◆ ASSIGNMENT
Reproduce the items from the line with "Question: Which object is" to the line with "No, skin/softhand at", swapping "washing machine" for "clothes dryer" and keeping all else unchanged. Omit the pictures from your answer.

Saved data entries
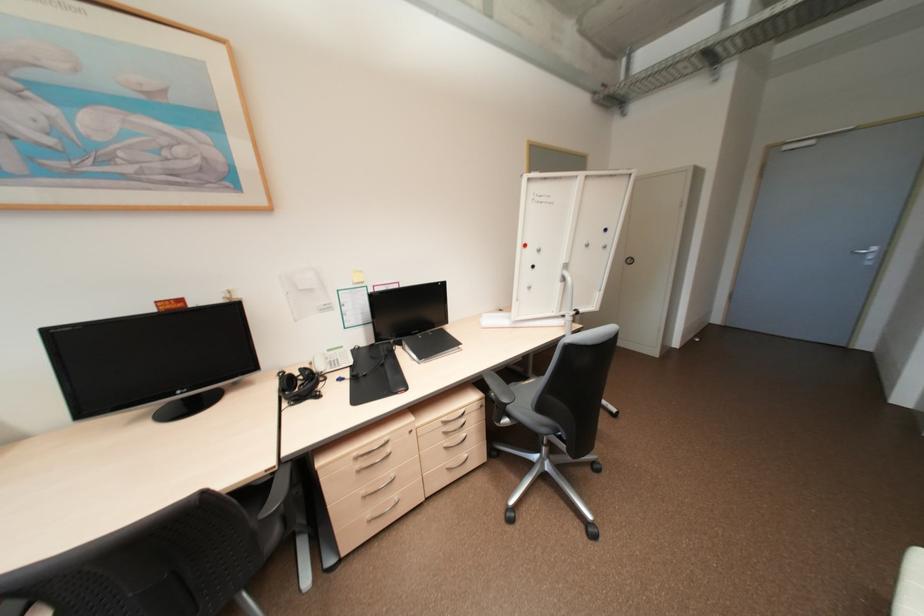
At what (x,y) coordinates should I click in order to perform the action: click on silver door handle. Please return your answer as a coordinate pair (x, y). This screenshot has width=924, height=616. Looking at the image, I should click on (868, 253).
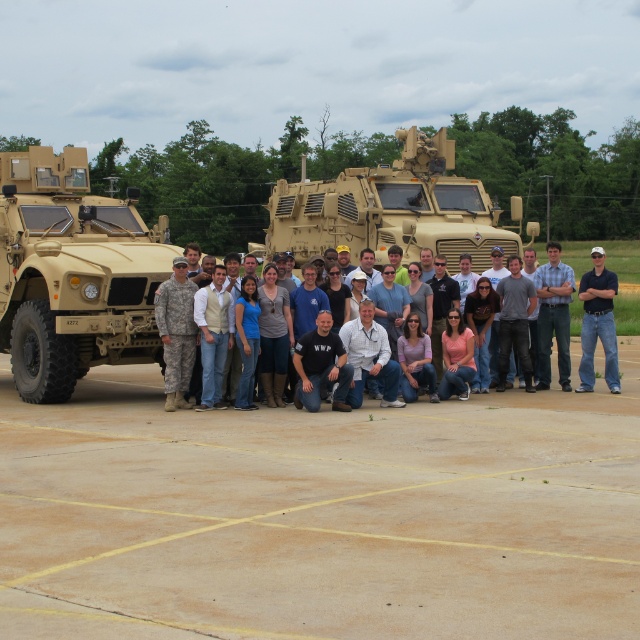
Question: Is black matte shirt at center above white matte baseball cap at center?

Choices:
 (A) no
 (B) yes

Answer: (A)

Question: Which object appears farthest from the camera in this image?

Choices:
 (A) white shirt at center
 (B) black matte shirt at center
 (C) dark blue shirt at center

Answer: (C)

Question: Observing the image, what is the correct spatial positioning of blue shirt at center in reference to dark blue shirt at center?

Choices:
 (A) below
 (B) above

Answer: (A)

Question: Considering the relative positions of white shirt at center and white matte baseball cap at center in the image provided, where is white shirt at center located with respect to white matte baseball cap at center?

Choices:
 (A) above
 (B) below

Answer: (B)

Question: Which object appears closest to the camera in this image?

Choices:
 (A) dark blue shirt at center
 (B) black matte shirt at center
 (C) white shirt at center
 (D) black cotton shirt at center

Answer: (C)

Question: Which object is the farthest from the blue shirt at center?

Choices:
 (A) camouflage fabric armored vehicle at left
 (B) dark blue shirt at center

Answer: (A)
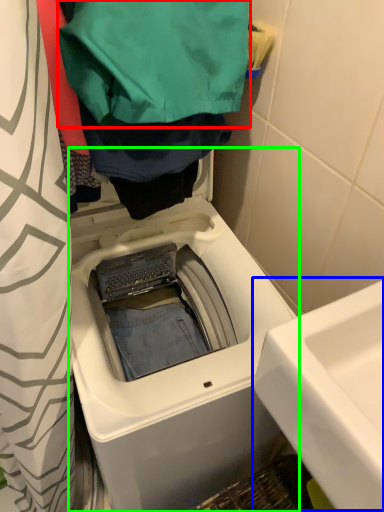
Question: Based on their relative distances, which object is farther from clothing (highlighted by a red box)? Choose from sink (highlighted by a blue box) and washing machine (highlighted by a green box).

Choices:
 (A) sink
 (B) washing machine

Answer: (A)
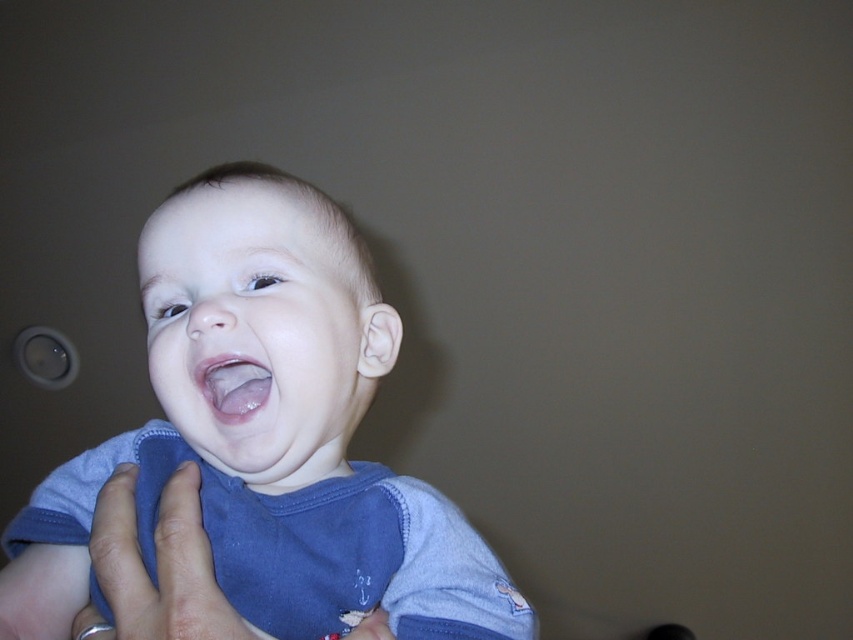
Can you confirm if blue soft fabric baby at center is positioned to the right of skin/softhand at center?

No, blue soft fabric baby at center is not to the right of skin/softhand at center.

In the scene shown: Who is more forward, (281, 362) or (107, 634)?

Point (281, 362) is in front.

Locate an element on the screen. Image resolution: width=853 pixels, height=640 pixels. blue soft fabric baby at center is located at coordinates (267, 436).

Is skin/softhand at center to the right of pink glossy lips at center from the viewer's perspective?

No, skin/softhand at center is not to the right of pink glossy lips at center.

Is skin/softhand at center shorter than pink glossy lips at center?

Incorrect, skin/softhand at center's height does not fall short of pink glossy lips at center's.

You are a GUI agent. You are given a task and a screenshot of the screen. Output one action in this format:
    pyautogui.click(x=<x>, y=<y>)
    Task: Click on the skin/softhand at center
    This screenshot has height=640, width=853.
    Given the screenshot: What is the action you would take?
    pyautogui.click(x=160, y=564)

Looking at this image, is blue soft fabric baby at center to the right of pink glossy lips at center from the viewer's perspective?

In fact, blue soft fabric baby at center is to the left of pink glossy lips at center.

Between blue soft fabric baby at center and pink glossy lips at center, which one is positioned lower?

blue soft fabric baby at center

Describe the element at coordinates (267, 436) in the screenshot. I see `blue soft fabric baby at center` at that location.

Locate an element on the screen. Image resolution: width=853 pixels, height=640 pixels. blue soft fabric baby at center is located at coordinates 267,436.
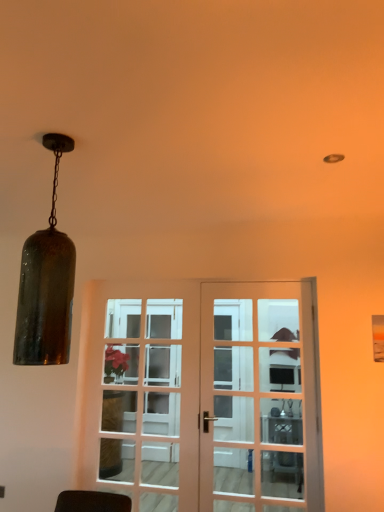
Question: Is amber glass pendant light at left closer to camera compared to matte white door at center, which appears as the 1th door when viewed from the right?

Choices:
 (A) yes
 (B) no

Answer: (A)

Question: Is amber glass pendant light at left to the left of matte white door at center, which appears as the 1th door when viewed from the right, from the viewer's perspective?

Choices:
 (A) no
 (B) yes

Answer: (B)

Question: Is amber glass pendant light at left touching matte white door at center, which appears as the 1th door when viewed from the right?

Choices:
 (A) yes
 (B) no

Answer: (B)

Question: Does amber glass pendant light at left have a larger size compared to matte white door at center, which appears as the 1th door when viewed from the right?

Choices:
 (A) no
 (B) yes

Answer: (B)

Question: Does amber glass pendant light at left lie behind matte white door at center, which appears as the 1th door when viewed from the right?

Choices:
 (A) no
 (B) yes

Answer: (A)

Question: From a real-world perspective, relative to amber glass pendant light at left, is matte white door at center, which appears as the 1th door when viewed from the right, vertically above or below?

Choices:
 (A) below
 (B) above

Answer: (A)

Question: In terms of size, does matte white door at center, which appears as the 1th door when viewed from the right, appear bigger or smaller than amber glass pendant light at left?

Choices:
 (A) big
 (B) small

Answer: (B)

Question: Looking at their shapes, would you say matte white door at center, marked as the second door in a left-to-right arrangement, is wider or thinner than amber glass pendant light at left?

Choices:
 (A) wide
 (B) thin

Answer: (B)

Question: Does point (284, 382) appear closer or farther from the camera than point (33, 293)?

Choices:
 (A) farther
 (B) closer

Answer: (A)

Question: From a real-world perspective, relative to metallic silver table at center, is matte white door at center, which appears as the 1th door when viewed from the right, vertically above or below?

Choices:
 (A) below
 (B) above

Answer: (B)

Question: Considering their positions, is matte white door at center, marked as the second door in a left-to-right arrangement, located in front of or behind metallic silver table at center?

Choices:
 (A) behind
 (B) front

Answer: (B)

Question: Considering the positions of matte white door at center, marked as the second door in a left-to-right arrangement, and metallic silver table at center in the image, is matte white door at center, marked as the second door in a left-to-right arrangement, bigger or smaller than metallic silver table at center?

Choices:
 (A) small
 (B) big

Answer: (A)

Question: Does point (215, 441) appear closer or farther from the camera than point (281, 433)?

Choices:
 (A) farther
 (B) closer

Answer: (B)

Question: Is white glass screen door at center bigger or smaller than matte white door at center, which appears as the 1th door when viewed from the right?

Choices:
 (A) big
 (B) small

Answer: (A)

Question: From a real-world perspective, is white glass screen door at center above or below matte white door at center, marked as the second door in a left-to-right arrangement?

Choices:
 (A) below
 (B) above

Answer: (A)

◆ SOLUTION TO THIS PROBLEM
Question: Which object is the farthest from the blue shirt at center?

Choices:
 (A) camouflage fabric armored vehicle at left
 (B) dark blue shirt at center

Answer: (A)
Question: Based on their relative distances, which object is farther from clothing (highlighted by a red box)? Choose from sink (highlighted by a blue box) and clothes dryer (highlighted by a green box).

Choices:
 (A) sink
 (B) clothes dryer

Answer: (A)
Can you confirm if blue soft fabric baby at center is positioned to the right of skin/softhand at center?

No, blue soft fabric baby at center is not to the right of skin/softhand at center.

In the scene shown: Who is more forward, (281, 362) or (107, 634)?

Point (281, 362) is in front.

Locate an element on the screen. Image resolution: width=853 pixels, height=640 pixels. blue soft fabric baby at center is located at coordinates (267, 436).

Is skin/softhand at center to the right of pink glossy lips at center from the viewer's perspective?

No, skin/softhand at center is not to the right of pink glossy lips at center.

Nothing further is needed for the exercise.